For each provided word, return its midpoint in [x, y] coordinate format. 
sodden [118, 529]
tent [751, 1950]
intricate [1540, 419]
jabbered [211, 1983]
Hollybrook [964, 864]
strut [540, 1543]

> **Exercise brief**
Write out each line of the listing above exactly, without changing anything.

> **Output below**
For each provided word, return its midpoint in [x, y] coordinate format. 
sodden [118, 529]
tent [751, 1950]
intricate [1540, 419]
jabbered [211, 1983]
Hollybrook [964, 864]
strut [540, 1543]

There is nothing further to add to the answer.